● **Records shown**

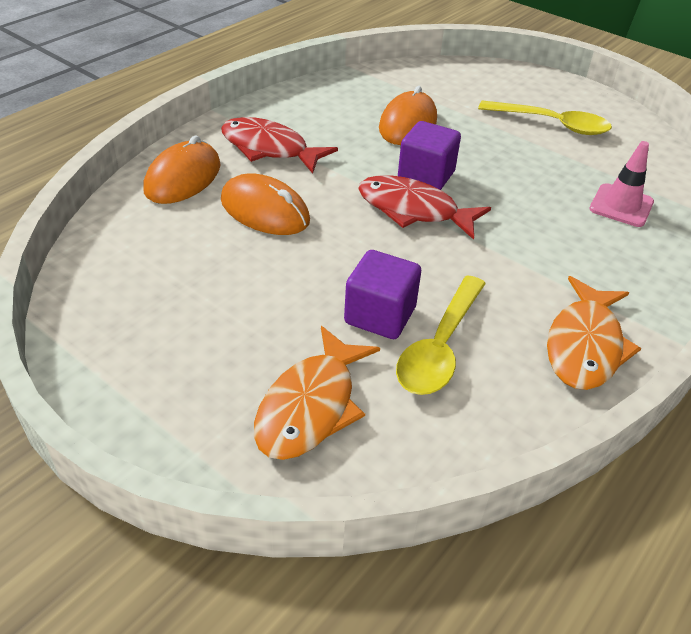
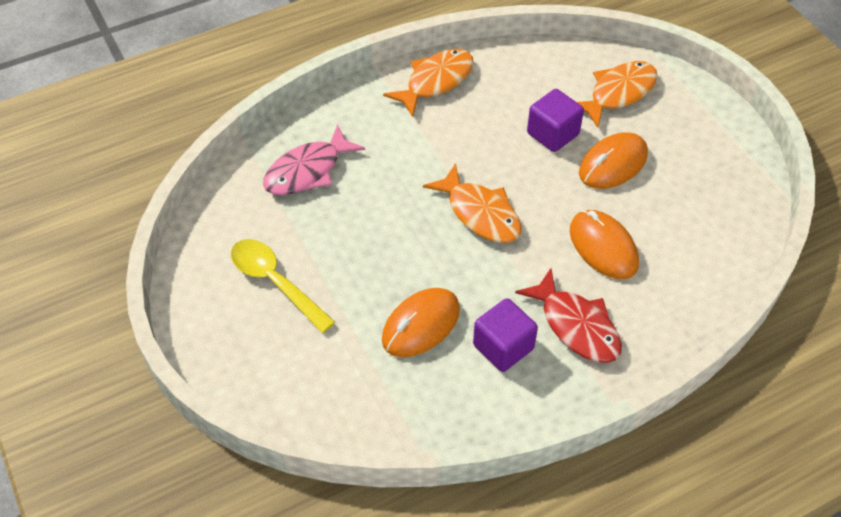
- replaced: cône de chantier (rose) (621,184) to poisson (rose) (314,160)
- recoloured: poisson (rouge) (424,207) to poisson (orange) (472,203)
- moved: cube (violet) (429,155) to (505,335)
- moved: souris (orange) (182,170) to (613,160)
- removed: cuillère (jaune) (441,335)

● **Activity**
Reproduce the complete set of records verbatim and omit the pictures.

● **Task output**
- replaced: cône de chantier (rose) (621,184) to poisson (rose) (314,160)
- recoloured: poisson (rouge) (424,207) to poisson (orange) (472,203)
- moved: cube (violet) (429,155) to (505,335)
- moved: souris (orange) (182,170) to (613,160)
- removed: cuillère (jaune) (441,335)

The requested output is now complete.